■ **Problem description**
Retype each entry below exactly. Do not carry any image over.

[Opening Recorded data section]

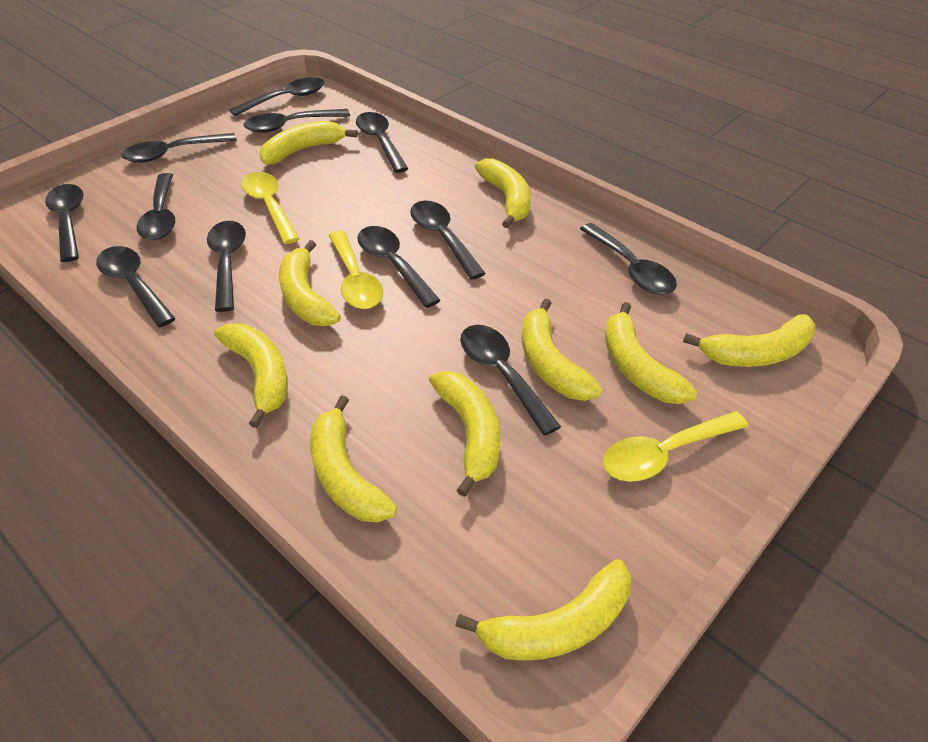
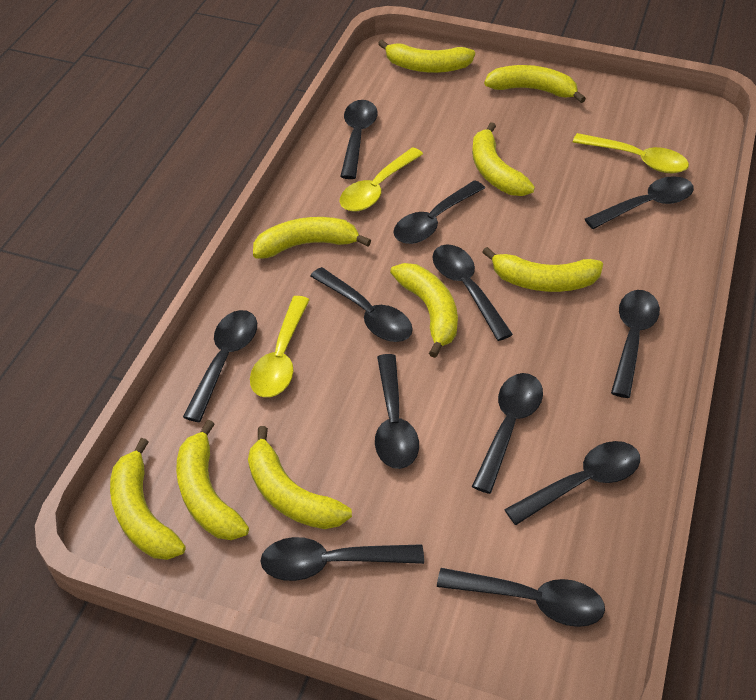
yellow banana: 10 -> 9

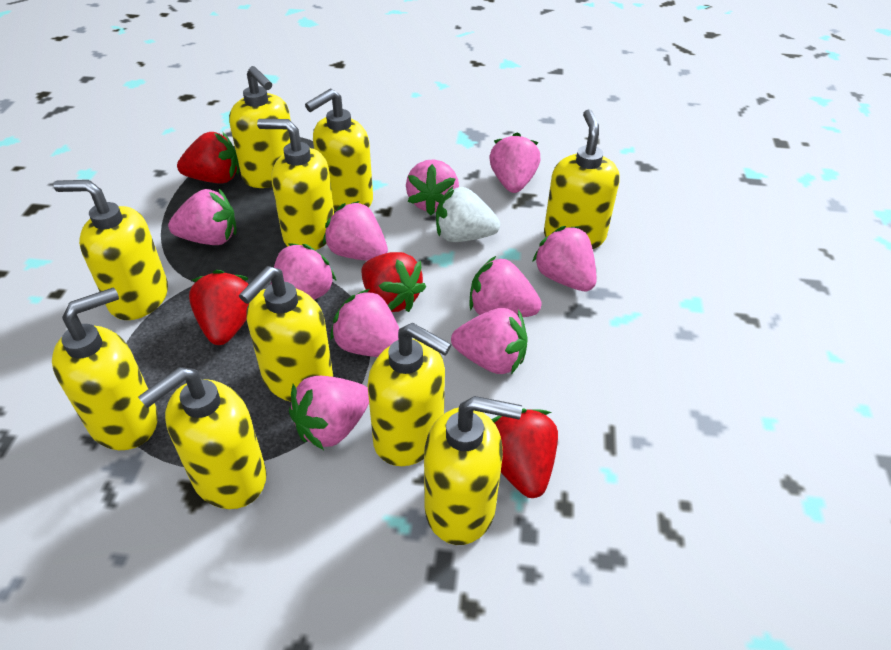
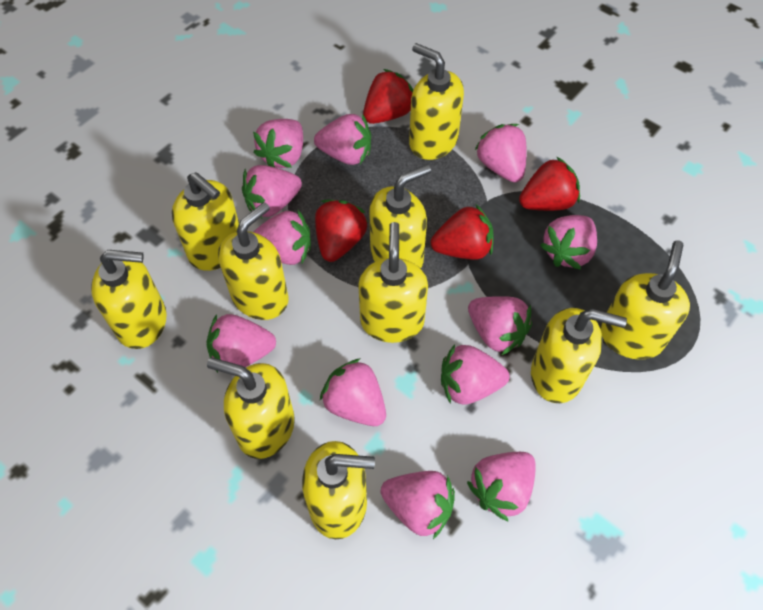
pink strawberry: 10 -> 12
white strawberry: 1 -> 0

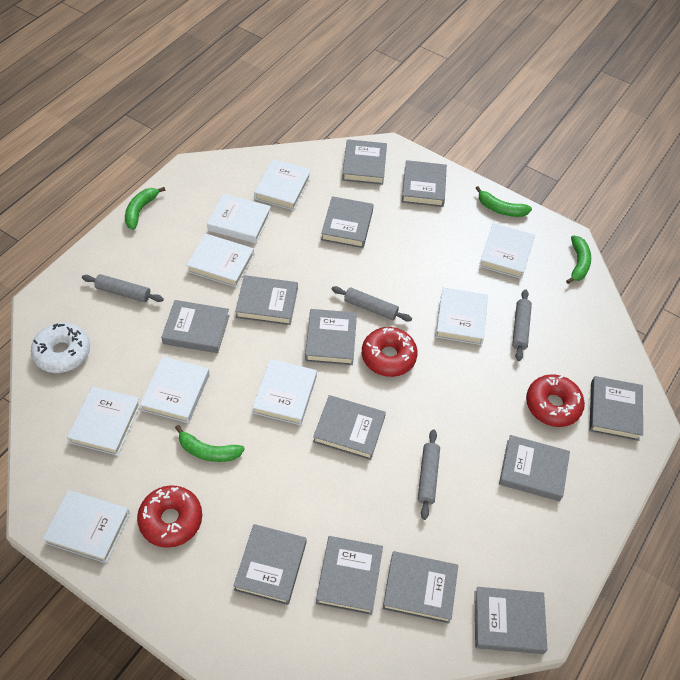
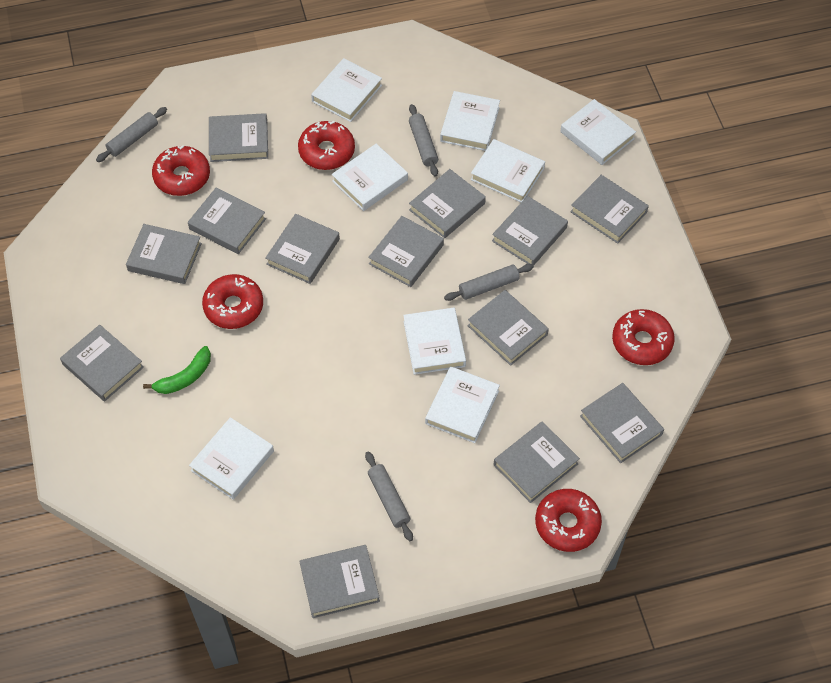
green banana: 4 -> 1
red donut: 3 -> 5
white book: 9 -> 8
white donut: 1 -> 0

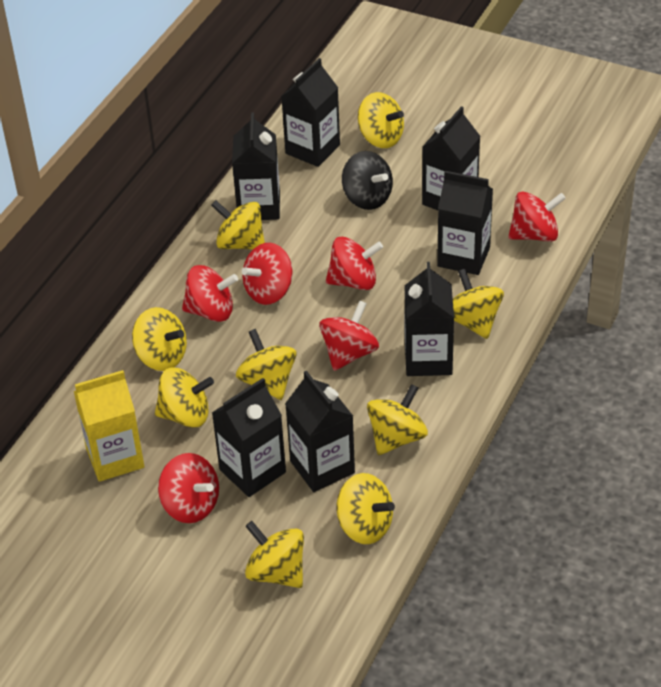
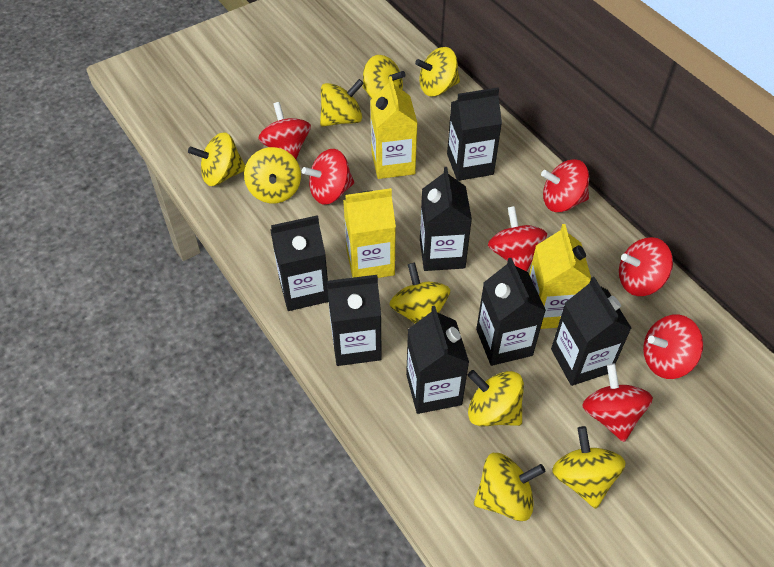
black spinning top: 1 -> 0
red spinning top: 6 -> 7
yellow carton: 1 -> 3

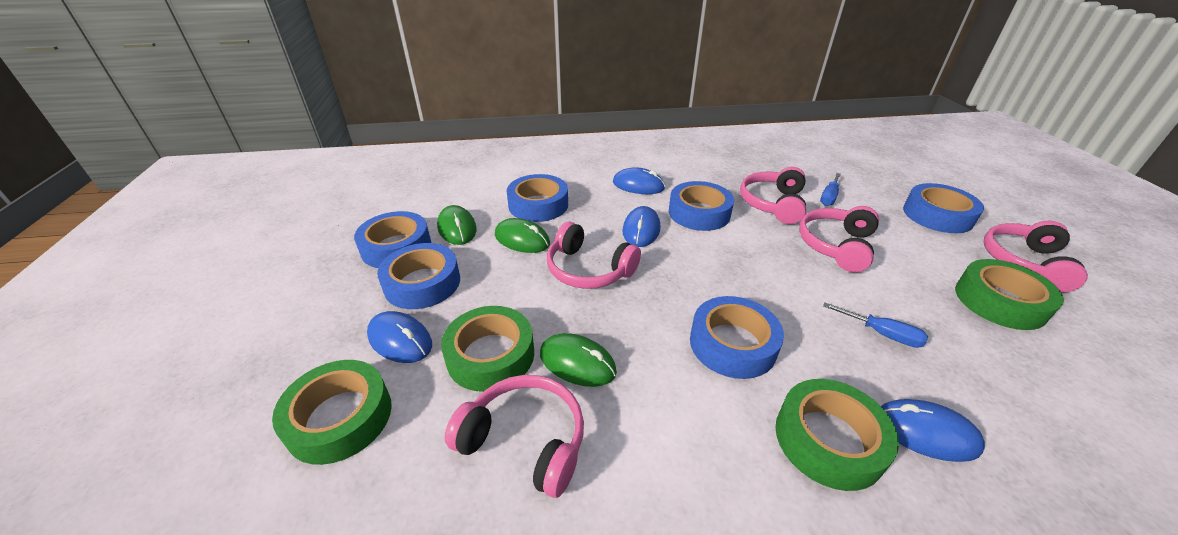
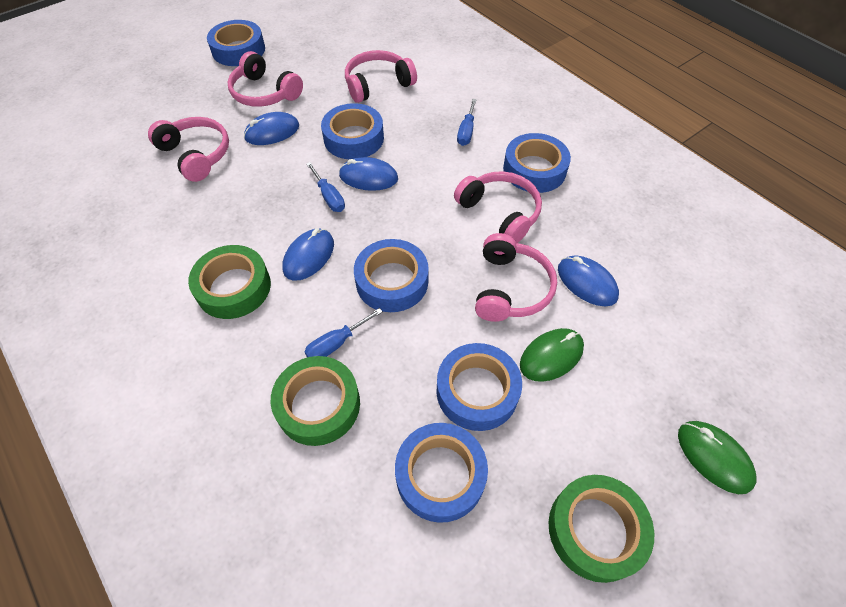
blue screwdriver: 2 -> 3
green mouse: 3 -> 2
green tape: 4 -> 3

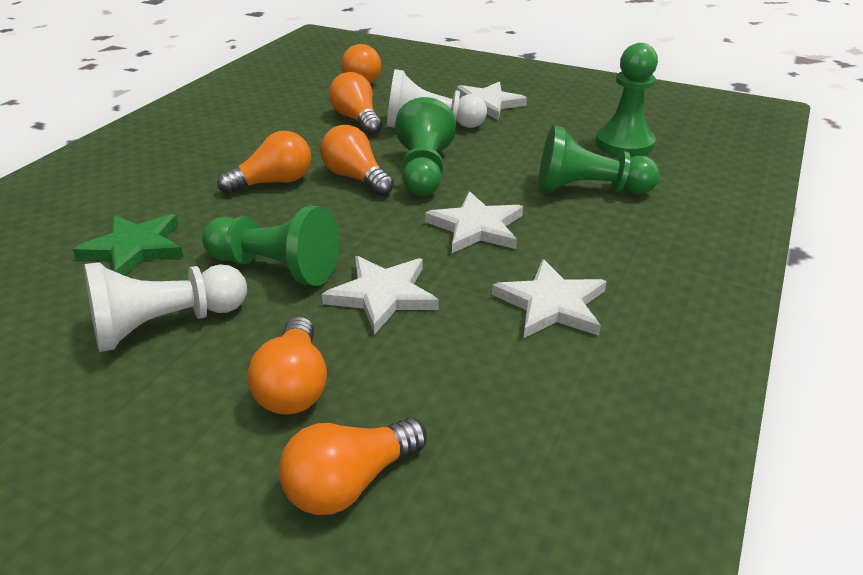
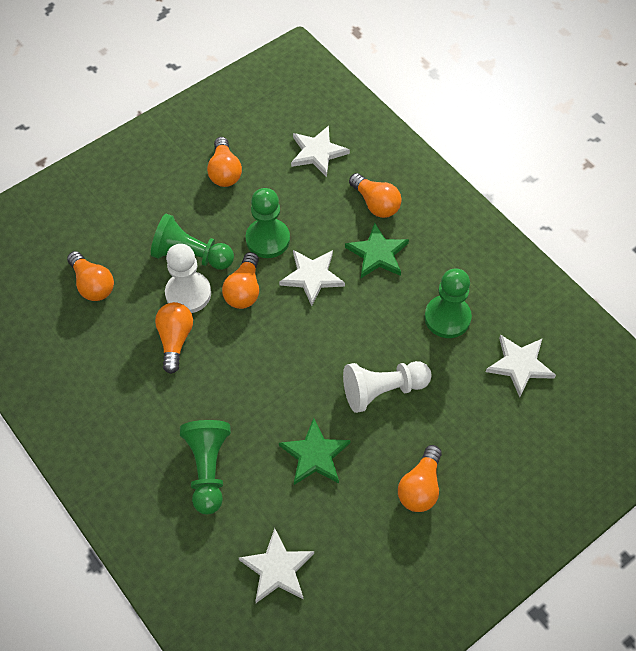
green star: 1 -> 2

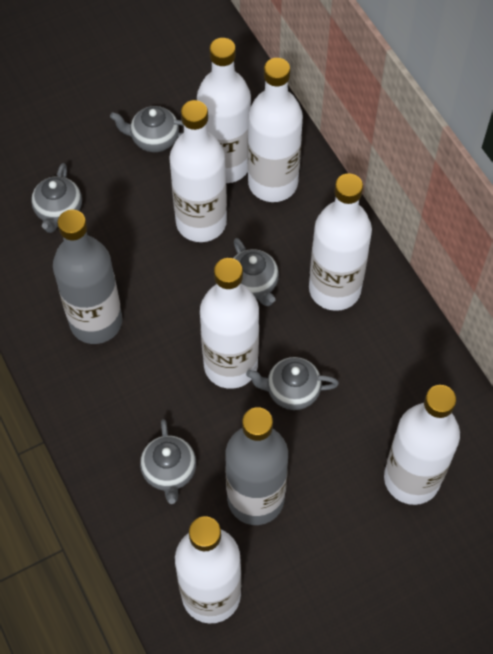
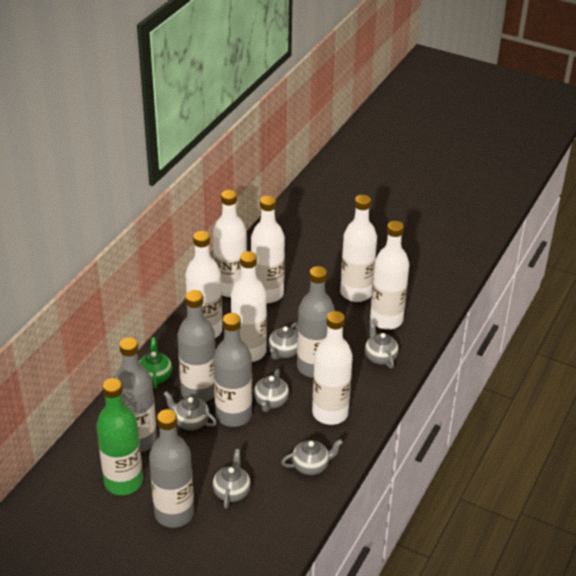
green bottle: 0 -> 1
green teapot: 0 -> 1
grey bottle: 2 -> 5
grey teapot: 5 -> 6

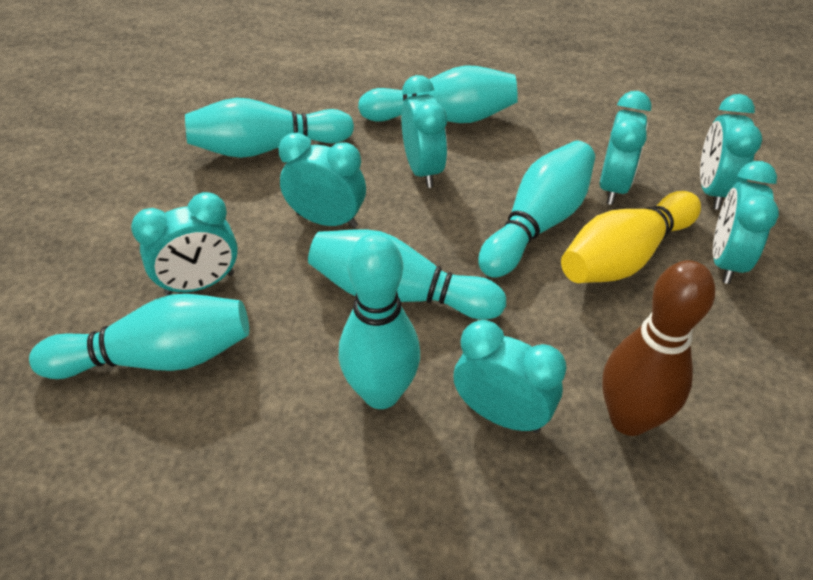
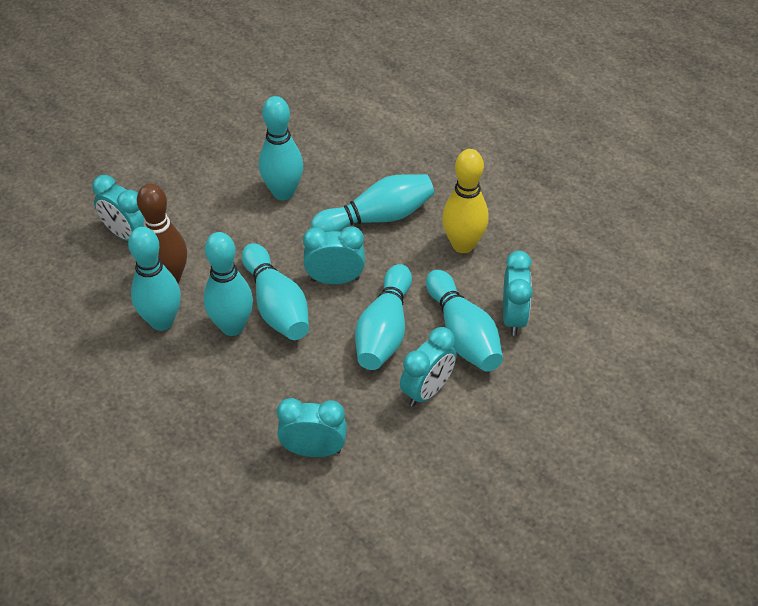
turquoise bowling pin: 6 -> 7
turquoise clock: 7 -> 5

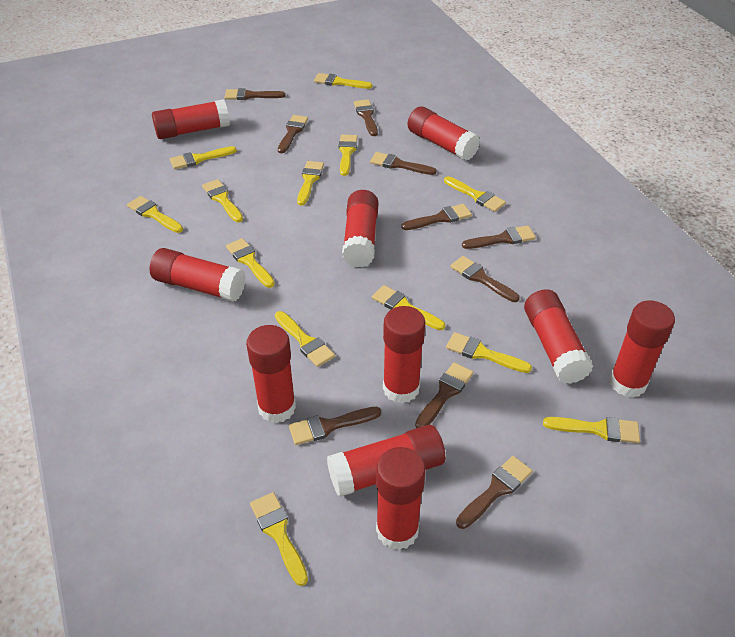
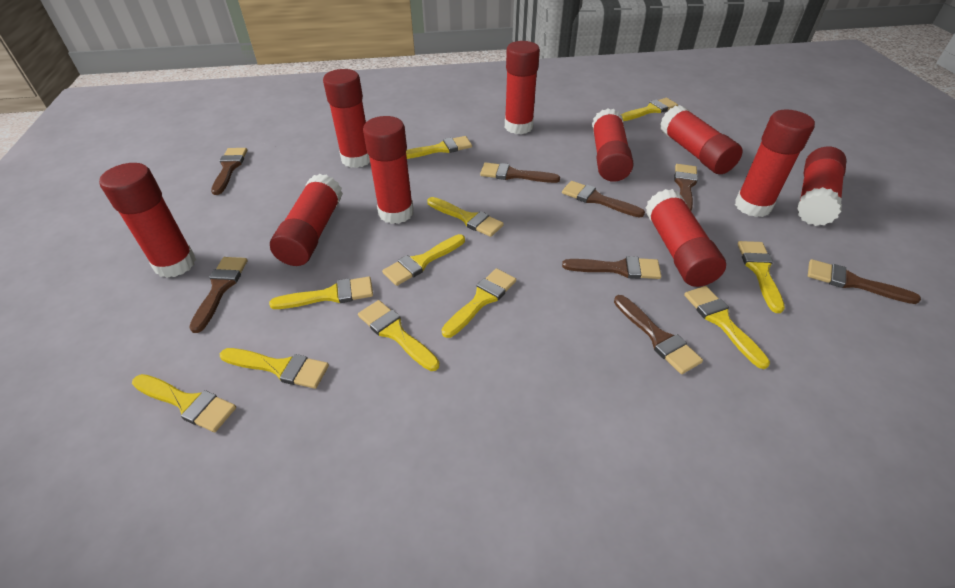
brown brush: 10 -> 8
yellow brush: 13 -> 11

[Closing Recorded data section]

■ **Task result**
yellow banana: 10 -> 9

pink strawberry: 10 -> 12
white strawberry: 1 -> 0

green banana: 4 -> 1
red donut: 3 -> 5
white book: 9 -> 8
white donut: 1 -> 0

black spinning top: 1 -> 0
red spinning top: 6 -> 7
yellow carton: 1 -> 3

blue screwdriver: 2 -> 3
green mouse: 3 -> 2
green tape: 4 -> 3

green star: 1 -> 2

green bottle: 0 -> 1
green teapot: 0 -> 1
grey bottle: 2 -> 5
grey teapot: 5 -> 6

turquoise bowling pin: 6 -> 7
turquoise clock: 7 -> 5

brown brush: 10 -> 8
yellow brush: 13 -> 11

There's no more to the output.